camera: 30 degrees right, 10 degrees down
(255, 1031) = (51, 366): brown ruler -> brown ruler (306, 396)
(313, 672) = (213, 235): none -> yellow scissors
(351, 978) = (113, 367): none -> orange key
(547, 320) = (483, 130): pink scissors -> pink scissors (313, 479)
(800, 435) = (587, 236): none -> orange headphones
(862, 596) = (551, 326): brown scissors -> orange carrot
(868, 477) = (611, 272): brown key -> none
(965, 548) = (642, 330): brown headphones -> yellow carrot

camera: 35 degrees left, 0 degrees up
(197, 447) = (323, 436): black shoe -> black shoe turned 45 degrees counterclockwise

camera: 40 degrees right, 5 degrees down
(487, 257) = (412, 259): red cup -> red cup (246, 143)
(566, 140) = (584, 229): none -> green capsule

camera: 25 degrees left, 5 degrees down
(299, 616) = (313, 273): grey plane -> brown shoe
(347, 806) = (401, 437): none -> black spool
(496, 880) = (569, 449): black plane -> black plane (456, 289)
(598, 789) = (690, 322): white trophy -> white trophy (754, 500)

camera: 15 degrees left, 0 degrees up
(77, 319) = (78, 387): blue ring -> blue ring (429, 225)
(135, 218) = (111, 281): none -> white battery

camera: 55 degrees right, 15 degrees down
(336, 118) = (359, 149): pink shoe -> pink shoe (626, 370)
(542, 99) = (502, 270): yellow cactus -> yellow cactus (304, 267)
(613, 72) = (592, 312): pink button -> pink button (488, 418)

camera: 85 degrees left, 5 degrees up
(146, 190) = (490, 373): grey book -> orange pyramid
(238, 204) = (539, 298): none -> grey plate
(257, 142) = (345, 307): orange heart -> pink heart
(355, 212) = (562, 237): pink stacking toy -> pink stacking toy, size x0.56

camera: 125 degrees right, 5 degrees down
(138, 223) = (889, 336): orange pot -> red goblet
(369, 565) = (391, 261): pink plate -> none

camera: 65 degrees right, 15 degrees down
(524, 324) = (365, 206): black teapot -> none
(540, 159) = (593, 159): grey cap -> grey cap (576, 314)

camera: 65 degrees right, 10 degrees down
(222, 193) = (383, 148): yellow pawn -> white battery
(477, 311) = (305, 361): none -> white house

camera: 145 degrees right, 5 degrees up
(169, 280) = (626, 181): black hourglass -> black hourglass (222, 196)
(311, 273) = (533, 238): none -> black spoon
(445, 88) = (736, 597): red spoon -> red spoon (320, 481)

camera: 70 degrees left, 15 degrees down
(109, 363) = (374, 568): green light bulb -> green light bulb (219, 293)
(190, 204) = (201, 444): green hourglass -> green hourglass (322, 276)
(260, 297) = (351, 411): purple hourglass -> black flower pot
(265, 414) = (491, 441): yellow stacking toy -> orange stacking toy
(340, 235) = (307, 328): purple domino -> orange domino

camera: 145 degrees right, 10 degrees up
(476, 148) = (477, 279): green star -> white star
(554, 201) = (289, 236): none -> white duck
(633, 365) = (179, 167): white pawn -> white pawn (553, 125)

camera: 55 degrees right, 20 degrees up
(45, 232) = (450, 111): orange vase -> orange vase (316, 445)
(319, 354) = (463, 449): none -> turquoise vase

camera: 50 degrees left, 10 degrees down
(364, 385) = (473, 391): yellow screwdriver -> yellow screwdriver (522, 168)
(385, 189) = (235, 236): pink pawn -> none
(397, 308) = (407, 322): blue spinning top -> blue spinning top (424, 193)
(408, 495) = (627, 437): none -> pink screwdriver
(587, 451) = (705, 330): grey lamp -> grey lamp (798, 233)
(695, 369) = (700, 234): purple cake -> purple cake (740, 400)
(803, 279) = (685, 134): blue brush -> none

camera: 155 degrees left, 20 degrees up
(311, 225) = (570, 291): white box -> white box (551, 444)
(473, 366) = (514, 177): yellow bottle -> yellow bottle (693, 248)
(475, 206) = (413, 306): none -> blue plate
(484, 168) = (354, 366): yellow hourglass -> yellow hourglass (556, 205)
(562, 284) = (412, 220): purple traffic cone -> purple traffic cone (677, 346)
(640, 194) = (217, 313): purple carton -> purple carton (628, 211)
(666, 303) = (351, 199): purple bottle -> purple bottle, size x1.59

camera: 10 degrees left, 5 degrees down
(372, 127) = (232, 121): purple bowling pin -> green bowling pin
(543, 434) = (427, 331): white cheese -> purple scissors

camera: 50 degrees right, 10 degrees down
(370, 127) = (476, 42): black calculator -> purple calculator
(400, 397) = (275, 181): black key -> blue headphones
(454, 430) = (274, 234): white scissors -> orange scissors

_ _ _ _ _

ASSIGNMENT:
Return the records in their entirety. Keep every character as it is.

THE COMPLETED TASK:
camera: 30 degrees right, 10 degrees down
(255, 1031) = (51, 366): brown ruler -> brown ruler (306, 396)
(313, 672) = (213, 235): none -> yellow scissors
(351, 978) = (113, 367): none -> orange key
(547, 320) = (483, 130): pink scissors -> pink scissors (313, 479)
(800, 435) = (587, 236): none -> orange headphones
(862, 596) = (551, 326): brown scissors -> orange carrot
(868, 477) = (611, 272): brown key -> none
(965, 548) = (642, 330): brown headphones -> yellow carrot

camera: 35 degrees left, 0 degrees up
(197, 447) = (323, 436): black shoe -> black shoe turned 45 degrees counterclockwise

camera: 40 degrees right, 5 degrees down
(487, 257) = (412, 259): red cup -> red cup (246, 143)
(566, 140) = (584, 229): none -> green capsule

camera: 25 degrees left, 5 degrees down
(299, 616) = (313, 273): grey plane -> brown shoe
(347, 806) = (401, 437): none -> black spool
(496, 880) = (569, 449): black plane -> black plane (456, 289)
(598, 789) = (690, 322): white trophy -> white trophy (754, 500)

camera: 15 degrees left, 0 degrees up
(77, 319) = (78, 387): blue ring -> blue ring (429, 225)
(135, 218) = (111, 281): none -> white battery

camera: 55 degrees right, 15 degrees down
(336, 118) = (359, 149): pink shoe -> pink shoe (626, 370)
(542, 99) = (502, 270): yellow cactus -> yellow cactus (304, 267)
(613, 72) = (592, 312): pink button -> pink button (488, 418)

camera: 85 degrees left, 5 degrees up
(146, 190) = (490, 373): grey book -> orange pyramid
(238, 204) = (539, 298): none -> grey plate
(257, 142) = (345, 307): orange heart -> pink heart
(355, 212) = (562, 237): pink stacking toy -> pink stacking toy, size x0.56

camera: 125 degrees right, 5 degrees down
(138, 223) = (889, 336): orange pot -> red goblet
(369, 565) = (391, 261): pink plate -> none

camera: 65 degrees right, 15 degrees down
(524, 324) = (365, 206): black teapot -> none
(540, 159) = (593, 159): grey cap -> grey cap (576, 314)

camera: 65 degrees right, 10 degrees down
(222, 193) = (383, 148): yellow pawn -> white battery
(477, 311) = (305, 361): none -> white house

camera: 145 degrees right, 5 degrees up
(169, 280) = (626, 181): black hourglass -> black hourglass (222, 196)
(311, 273) = (533, 238): none -> black spoon
(445, 88) = (736, 597): red spoon -> red spoon (320, 481)

camera: 70 degrees left, 15 degrees down
(109, 363) = (374, 568): green light bulb -> green light bulb (219, 293)
(190, 204) = (201, 444): green hourglass -> green hourglass (322, 276)
(260, 297) = (351, 411): purple hourglass -> black flower pot
(265, 414) = (491, 441): yellow stacking toy -> orange stacking toy
(340, 235) = (307, 328): purple domino -> orange domino

camera: 145 degrees right, 10 degrees up
(476, 148) = (477, 279): green star -> white star
(554, 201) = (289, 236): none -> white duck
(633, 365) = (179, 167): white pawn -> white pawn (553, 125)

camera: 55 degrees right, 20 degrees up
(45, 232) = (450, 111): orange vase -> orange vase (316, 445)
(319, 354) = (463, 449): none -> turquoise vase

camera: 50 degrees left, 10 degrees down
(364, 385) = (473, 391): yellow screwdriver -> yellow screwdriver (522, 168)
(385, 189) = (235, 236): pink pawn -> none
(397, 308) = (407, 322): blue spinning top -> blue spinning top (424, 193)
(408, 495) = (627, 437): none -> pink screwdriver
(587, 451) = (705, 330): grey lamp -> grey lamp (798, 233)
(695, 369) = (700, 234): purple cake -> purple cake (740, 400)
(803, 279) = (685, 134): blue brush -> none

camera: 155 degrees left, 20 degrees up
(311, 225) = (570, 291): white box -> white box (551, 444)
(473, 366) = (514, 177): yellow bottle -> yellow bottle (693, 248)
(475, 206) = (413, 306): none -> blue plate
(484, 168) = (354, 366): yellow hourglass -> yellow hourglass (556, 205)
(562, 284) = (412, 220): purple traffic cone -> purple traffic cone (677, 346)
(640, 194) = (217, 313): purple carton -> purple carton (628, 211)
(666, 303) = (351, 199): purple bottle -> purple bottle, size x1.59

camera: 10 degrees left, 5 degrees down
(372, 127) = (232, 121): purple bowling pin -> green bowling pin
(543, 434) = (427, 331): white cheese -> purple scissors

camera: 50 degrees right, 10 degrees down
(370, 127) = (476, 42): black calculator -> purple calculator
(400, 397) = (275, 181): black key -> blue headphones
(454, 430) = (274, 234): white scissors -> orange scissors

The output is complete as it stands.